Itemized modification records

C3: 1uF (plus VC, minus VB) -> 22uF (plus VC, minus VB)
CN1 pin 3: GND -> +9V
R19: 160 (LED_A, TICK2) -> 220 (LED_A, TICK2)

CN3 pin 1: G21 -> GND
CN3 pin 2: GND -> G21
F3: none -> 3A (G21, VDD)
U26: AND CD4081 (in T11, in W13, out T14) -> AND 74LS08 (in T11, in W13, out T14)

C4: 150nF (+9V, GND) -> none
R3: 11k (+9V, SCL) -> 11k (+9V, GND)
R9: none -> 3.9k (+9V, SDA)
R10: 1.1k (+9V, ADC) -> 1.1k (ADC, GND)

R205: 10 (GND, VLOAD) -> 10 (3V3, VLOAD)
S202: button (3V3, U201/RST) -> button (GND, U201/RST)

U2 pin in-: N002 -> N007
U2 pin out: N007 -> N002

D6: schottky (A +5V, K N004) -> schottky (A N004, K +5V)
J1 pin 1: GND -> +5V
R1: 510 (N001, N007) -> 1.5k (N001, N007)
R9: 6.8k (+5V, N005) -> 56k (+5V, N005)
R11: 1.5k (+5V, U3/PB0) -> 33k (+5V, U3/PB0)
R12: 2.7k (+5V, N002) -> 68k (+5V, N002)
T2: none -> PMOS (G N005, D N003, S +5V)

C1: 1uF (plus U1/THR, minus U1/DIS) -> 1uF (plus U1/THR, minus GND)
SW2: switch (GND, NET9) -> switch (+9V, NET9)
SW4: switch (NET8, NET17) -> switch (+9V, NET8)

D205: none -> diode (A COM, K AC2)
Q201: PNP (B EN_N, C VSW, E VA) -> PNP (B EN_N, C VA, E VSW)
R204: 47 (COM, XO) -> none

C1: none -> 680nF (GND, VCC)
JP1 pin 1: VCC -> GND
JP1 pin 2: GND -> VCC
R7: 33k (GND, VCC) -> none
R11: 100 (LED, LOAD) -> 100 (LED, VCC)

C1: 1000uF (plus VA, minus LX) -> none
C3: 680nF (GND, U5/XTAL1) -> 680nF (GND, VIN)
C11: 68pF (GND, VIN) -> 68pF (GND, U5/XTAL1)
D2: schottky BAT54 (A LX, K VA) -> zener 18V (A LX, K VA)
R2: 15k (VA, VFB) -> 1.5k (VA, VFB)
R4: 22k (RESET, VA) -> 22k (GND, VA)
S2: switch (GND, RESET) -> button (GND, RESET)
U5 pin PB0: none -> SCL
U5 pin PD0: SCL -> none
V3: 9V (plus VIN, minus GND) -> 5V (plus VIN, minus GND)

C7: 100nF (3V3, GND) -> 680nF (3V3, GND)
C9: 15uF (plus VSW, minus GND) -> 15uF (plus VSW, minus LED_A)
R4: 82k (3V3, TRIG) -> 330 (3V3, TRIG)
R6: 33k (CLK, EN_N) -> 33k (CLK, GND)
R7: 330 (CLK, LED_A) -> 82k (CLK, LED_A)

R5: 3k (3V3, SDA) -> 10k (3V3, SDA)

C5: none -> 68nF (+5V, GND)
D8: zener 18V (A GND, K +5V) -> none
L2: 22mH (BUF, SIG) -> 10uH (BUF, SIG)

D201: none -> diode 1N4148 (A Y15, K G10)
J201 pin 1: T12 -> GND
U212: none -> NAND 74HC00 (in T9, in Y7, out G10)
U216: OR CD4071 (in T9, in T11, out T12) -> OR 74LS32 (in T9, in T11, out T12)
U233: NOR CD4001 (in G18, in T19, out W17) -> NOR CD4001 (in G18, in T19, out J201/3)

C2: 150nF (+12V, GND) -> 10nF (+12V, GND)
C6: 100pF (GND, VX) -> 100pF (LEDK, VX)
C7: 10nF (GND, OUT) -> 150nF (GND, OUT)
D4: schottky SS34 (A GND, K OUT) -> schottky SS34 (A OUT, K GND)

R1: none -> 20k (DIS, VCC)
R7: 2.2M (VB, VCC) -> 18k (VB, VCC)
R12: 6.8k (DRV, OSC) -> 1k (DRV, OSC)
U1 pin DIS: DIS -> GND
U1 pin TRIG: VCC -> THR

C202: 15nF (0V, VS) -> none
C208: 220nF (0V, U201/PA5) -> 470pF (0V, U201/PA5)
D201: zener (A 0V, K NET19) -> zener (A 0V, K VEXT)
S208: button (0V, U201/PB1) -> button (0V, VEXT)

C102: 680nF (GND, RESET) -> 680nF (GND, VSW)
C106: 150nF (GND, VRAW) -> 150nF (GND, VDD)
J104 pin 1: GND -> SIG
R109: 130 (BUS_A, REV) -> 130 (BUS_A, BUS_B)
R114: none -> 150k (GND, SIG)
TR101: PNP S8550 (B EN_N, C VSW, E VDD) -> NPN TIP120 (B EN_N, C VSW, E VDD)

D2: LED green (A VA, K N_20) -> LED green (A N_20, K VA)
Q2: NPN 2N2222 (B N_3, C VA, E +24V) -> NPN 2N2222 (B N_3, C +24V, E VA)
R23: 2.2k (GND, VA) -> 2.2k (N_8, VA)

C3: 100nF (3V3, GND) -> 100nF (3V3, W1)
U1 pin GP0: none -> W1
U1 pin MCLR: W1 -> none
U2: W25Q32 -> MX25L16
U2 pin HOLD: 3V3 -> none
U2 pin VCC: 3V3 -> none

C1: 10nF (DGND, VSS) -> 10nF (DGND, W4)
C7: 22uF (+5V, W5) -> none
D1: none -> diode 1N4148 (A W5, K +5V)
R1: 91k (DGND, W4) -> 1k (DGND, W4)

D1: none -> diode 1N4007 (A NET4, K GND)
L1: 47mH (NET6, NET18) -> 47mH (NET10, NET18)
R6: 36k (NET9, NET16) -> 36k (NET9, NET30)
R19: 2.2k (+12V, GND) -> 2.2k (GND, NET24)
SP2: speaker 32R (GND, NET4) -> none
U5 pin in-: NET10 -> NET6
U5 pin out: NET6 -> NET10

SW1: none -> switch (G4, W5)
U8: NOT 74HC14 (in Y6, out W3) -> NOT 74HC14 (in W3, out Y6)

__TASK TO CARRY OUT__
Restate every entry above exactly as it stands.

__YOUR SOLUTION__
C3: 1uF (plus VC, minus VB) -> 22uF (plus VC, minus VB)
CN1 pin 3: GND -> +9V
R19: 160 (LED_A, TICK2) -> 220 (LED_A, TICK2)

CN3 pin 1: G21 -> GND
CN3 pin 2: GND -> G21
F3: none -> 3A (G21, VDD)
U26: AND CD4081 (in T11, in W13, out T14) -> AND 74LS08 (in T11, in W13, out T14)

C4: 150nF (+9V, GND) -> none
R3: 11k (+9V, SCL) -> 11k (+9V, GND)
R9: none -> 3.9k (+9V, SDA)
R10: 1.1k (+9V, ADC) -> 1.1k (ADC, GND)

R205: 10 (GND, VLOAD) -> 10 (3V3, VLOAD)
S202: button (3V3, U201/RST) -> button (GND, U201/RST)

U2 pin in-: N002 -> N007
U2 pin out: N007 -> N002

D6: schottky (A +5V, K N004) -> schottky (A N004, K +5V)
J1 pin 1: GND -> +5V
R1: 510 (N001, N007) -> 1.5k (N001, N007)
R9: 6.8k (+5V, N005) -> 56k (+5V, N005)
R11: 1.5k (+5V, U3/PB0) -> 33k (+5V, U3/PB0)
R12: 2.7k (+5V, N002) -> 68k (+5V, N002)
T2: none -> PMOS (G N005, D N003, S +5V)

C1: 1uF (plus U1/THR, minus U1/DIS) -> 1uF (plus U1/THR, minus GND)
SW2: switch (GND, NET9) -> switch (+9V, NET9)
SW4: switch (NET8, NET17) -> switch (+9V, NET8)

D205: none -> diode (A COM, K AC2)
Q201: PNP (B EN_N, C VSW, E VA) -> PNP (B EN_N, C VA, E VSW)
R204: 47 (COM, XO) -> none

C1: none -> 680nF (GND, VCC)
JP1 pin 1: VCC -> GND
JP1 pin 2: GND -> VCC
R7: 33k (GND, VCC) -> none
R11: 100 (LED, LOAD) -> 100 (LED, VCC)

C1: 1000uF (plus VA, minus LX) -> none
C3: 680nF (GND, U5/XTAL1) -> 680nF (GND, VIN)
C11: 68pF (GND, VIN) -> 68pF (GND, U5/XTAL1)
D2: schottky BAT54 (A LX, K VA) -> zener 18V (A LX, K VA)
R2: 15k (VA, VFB) -> 1.5k (VA, VFB)
R4: 22k (RESET, VA) -> 22k (GND, VA)
S2: switch (GND, RESET) -> button (GND, RESET)
U5 pin PB0: none -> SCL
U5 pin PD0: SCL -> none
V3: 9V (plus VIN, minus GND) -> 5V (plus VIN, minus GND)

C7: 100nF (3V3, GND) -> 680nF (3V3, GND)
C9: 15uF (plus VSW, minus GND) -> 15uF (plus VSW, minus LED_A)
R4: 82k (3V3, TRIG) -> 330 (3V3, TRIG)
R6: 33k (CLK, EN_N) -> 33k (CLK, GND)
R7: 330 (CLK, LED_A) -> 82k (CLK, LED_A)

R5: 3k (3V3, SDA) -> 10k (3V3, SDA)

C5: none -> 68nF (+5V, GND)
D8: zener 18V (A GND, K +5V) -> none
L2: 22mH (BUF, SIG) -> 10uH (BUF, SIG)

D201: none -> diode 1N4148 (A Y15, K G10)
J201 pin 1: T12 -> GND
U212: none -> NAND 74HC00 (in T9, in Y7, out G10)
U216: OR CD4071 (in T9, in T11, out T12) -> OR 74LS32 (in T9, in T11, out T12)
U233: NOR CD4001 (in G18, in T19, out W17) -> NOR CD4001 (in G18, in T19, out J201/3)

C2: 150nF (+12V, GND) -> 10nF (+12V, GND)
C6: 100pF (GND, VX) -> 100pF (LEDK, VX)
C7: 10nF (GND, OUT) -> 150nF (GND, OUT)
D4: schottky SS34 (A GND, K OUT) -> schottky SS34 (A OUT, K GND)

R1: none -> 20k (DIS, VCC)
R7: 2.2M (VB, VCC) -> 18k (VB, VCC)
R12: 6.8k (DRV, OSC) -> 1k (DRV, OSC)
U1 pin DIS: DIS -> GND
U1 pin TRIG: VCC -> THR

C202: 15nF (0V, VS) -> none
C208: 220nF (0V, U201/PA5) -> 470pF (0V, U201/PA5)
D201: zener (A 0V, K NET19) -> zener (A 0V, K VEXT)
S208: button (0V, U201/PB1) -> button (0V, VEXT)

C102: 680nF (GND, RESET) -> 680nF (GND, VSW)
C106: 150nF (GND, VRAW) -> 150nF (GND, VDD)
J104 pin 1: GND -> SIG
R109: 130 (BUS_A, REV) -> 130 (BUS_A, BUS_B)
R114: none -> 150k (GND, SIG)
TR101: PNP S8550 (B EN_N, C VSW, E VDD) -> NPN TIP120 (B EN_N, C VSW, E VDD)

D2: LED green (A VA, K N_20) -> LED green (A N_20, K VA)
Q2: NPN 2N2222 (B N_3, C VA, E +24V) -> NPN 2N2222 (B N_3, C +24V, E VA)
R23: 2.2k (GND, VA) -> 2.2k (N_8, VA)

C3: 100nF (3V3, GND) -> 100nF (3V3, W1)
U1 pin GP0: none -> W1
U1 pin MCLR: W1 -> none
U2: W25Q32 -> MX25L16
U2 pin HOLD: 3V3 -> none
U2 pin VCC: 3V3 -> none

C1: 10nF (DGND, VSS) -> 10nF (DGND, W4)
C7: 22uF (+5V, W5) -> none
D1: none -> diode 1N4148 (A W5, K +5V)
R1: 91k (DGND, W4) -> 1k (DGND, W4)

D1: none -> diode 1N4007 (A NET4, K GND)
L1: 47mH (NET6, NET18) -> 47mH (NET10, NET18)
R6: 36k (NET9, NET16) -> 36k (NET9, NET30)
R19: 2.2k (+12V, GND) -> 2.2k (GND, NET24)
SP2: speaker 32R (GND, NET4) -> none
U5 pin in-: NET10 -> NET6
U5 pin out: NET6 -> NET10

SW1: none -> switch (G4, W5)
U8: NOT 74HC14 (in Y6, out W3) -> NOT 74HC14 (in W3, out Y6)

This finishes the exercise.